*TASK OBJECTIVE:* Your reply should be the complete data, reproduced exactly.
-------- GIVEN RECORDS --------
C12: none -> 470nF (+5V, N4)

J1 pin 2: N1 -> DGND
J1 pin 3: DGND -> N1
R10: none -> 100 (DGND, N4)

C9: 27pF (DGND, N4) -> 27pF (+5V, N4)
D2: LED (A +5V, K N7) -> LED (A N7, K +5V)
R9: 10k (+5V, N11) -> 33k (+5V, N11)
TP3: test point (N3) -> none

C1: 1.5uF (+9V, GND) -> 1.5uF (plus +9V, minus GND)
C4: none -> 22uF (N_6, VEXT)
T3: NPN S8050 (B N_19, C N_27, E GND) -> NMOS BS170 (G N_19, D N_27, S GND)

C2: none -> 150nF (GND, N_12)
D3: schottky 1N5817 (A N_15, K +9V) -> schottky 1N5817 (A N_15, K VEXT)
--------
*EXERCISE SOLUTION:*
C12: none -> 470nF (+5V, N4)

J1 pin 2: N1 -> DGND
J1 pin 3: DGND -> N1
R10: none -> 100 (DGND, N4)

C9: 27pF (DGND, N4) -> 27pF (+5V, N4)
D2: LED (A +5V, K N7) -> LED (A N7, K +5V)
R9: 10k (+5V, N11) -> 33k (+5V, N11)
TP3: test point (N3) -> none

C1: 1.5uF (+9V, GND) -> 1.5uF (plus +9V, minus GND)
C4: none -> 22uF (N_6, VEXT)
T3: NPN S8050 (B N_19, C N_27, E GND) -> NMOS BS170 (G N_19, D N_27, S GND)

C2: none -> 150nF (GND, N_12)
D3: schottky 1N5817 (A N_15, K +9V) -> schottky 1N5817 (A N_15, K VEXT)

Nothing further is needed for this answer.